HOW TO COMPLETE THIS TASK: Once the line holding "camera: 20 degrees left, 10 degrees up" is found in the listing below, write it out and each later line exactly, up to and including the one holding "moved | BROWN".

LISTED RECORDS:
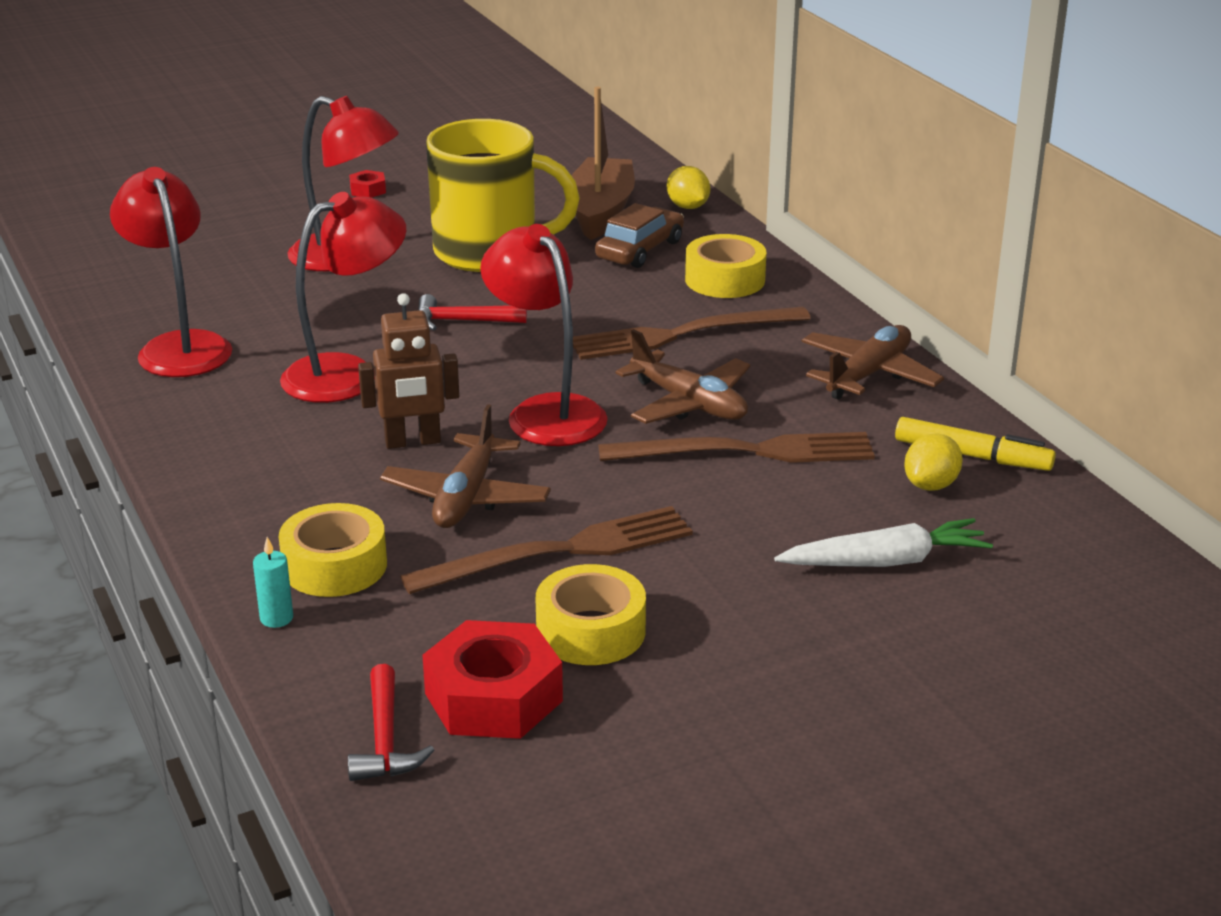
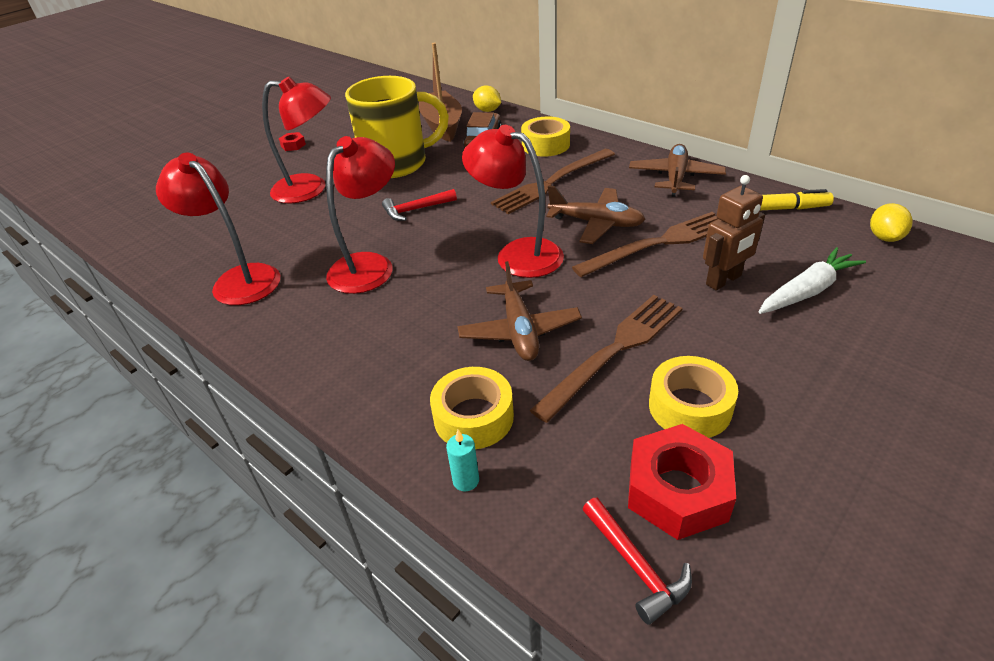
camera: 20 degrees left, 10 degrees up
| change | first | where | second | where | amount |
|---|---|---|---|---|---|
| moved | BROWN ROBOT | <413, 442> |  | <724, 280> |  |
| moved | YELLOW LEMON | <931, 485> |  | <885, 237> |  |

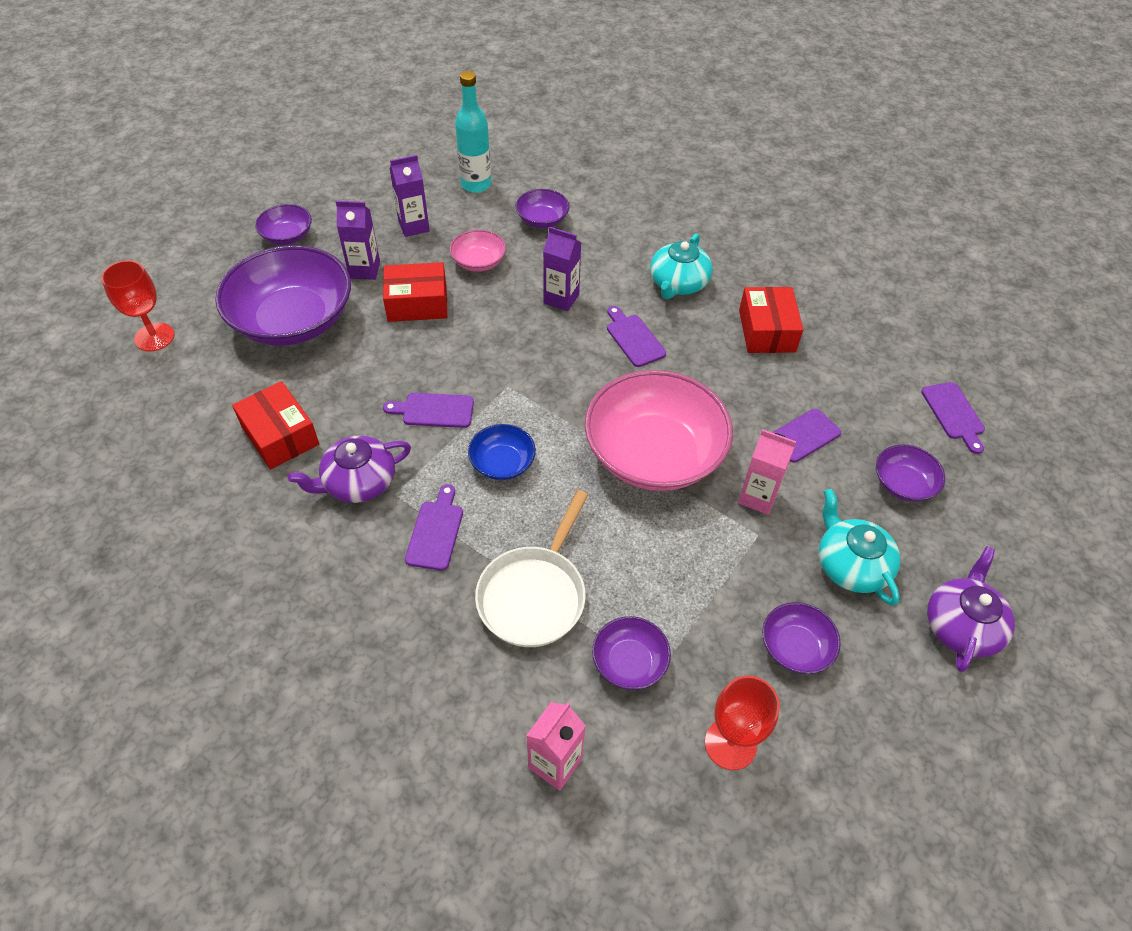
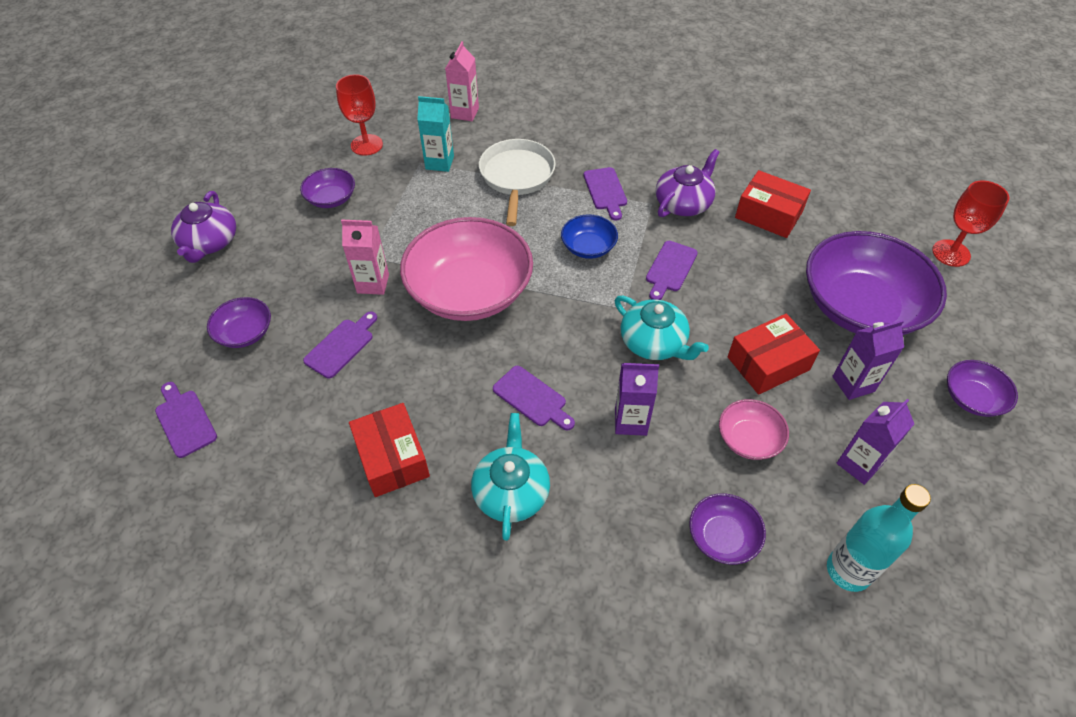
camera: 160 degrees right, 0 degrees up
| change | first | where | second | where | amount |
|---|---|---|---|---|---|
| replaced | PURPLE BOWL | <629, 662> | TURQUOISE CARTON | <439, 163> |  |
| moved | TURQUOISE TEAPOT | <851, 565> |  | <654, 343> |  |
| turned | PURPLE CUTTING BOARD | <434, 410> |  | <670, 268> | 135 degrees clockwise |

* * *

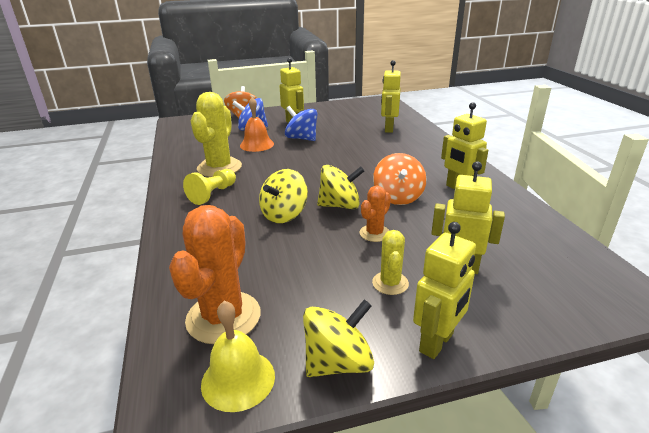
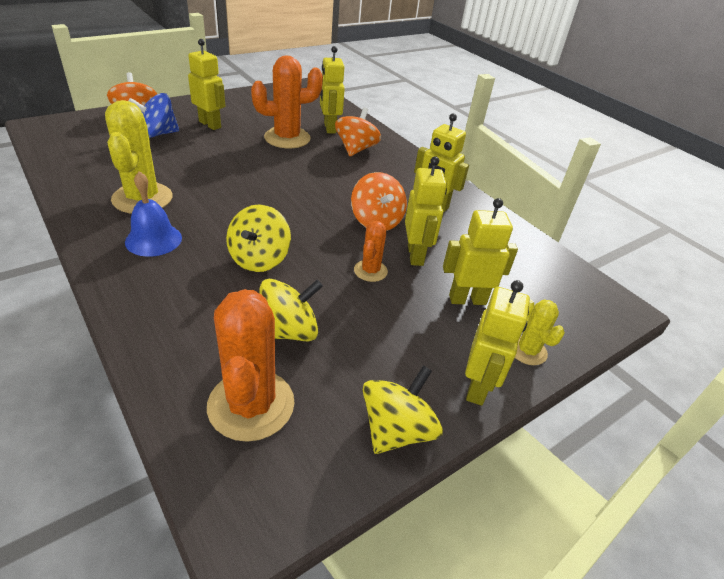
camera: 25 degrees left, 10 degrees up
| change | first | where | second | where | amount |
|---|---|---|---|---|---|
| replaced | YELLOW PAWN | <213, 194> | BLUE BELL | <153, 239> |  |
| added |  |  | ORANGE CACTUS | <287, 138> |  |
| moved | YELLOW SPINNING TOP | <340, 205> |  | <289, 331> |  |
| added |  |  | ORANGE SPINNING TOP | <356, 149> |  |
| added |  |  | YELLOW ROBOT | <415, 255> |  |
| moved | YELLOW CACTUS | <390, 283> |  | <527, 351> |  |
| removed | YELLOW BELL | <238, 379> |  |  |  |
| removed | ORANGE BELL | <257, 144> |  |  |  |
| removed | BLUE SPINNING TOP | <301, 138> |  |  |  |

SOLUTION BELOW:
camera: 20 degrees left, 10 degrees up
| change | first | where | second | where | amount |
|---|---|---|---|---|---|
| moved | BROWN ROBOT | <413, 442> |  | <724, 280> |  |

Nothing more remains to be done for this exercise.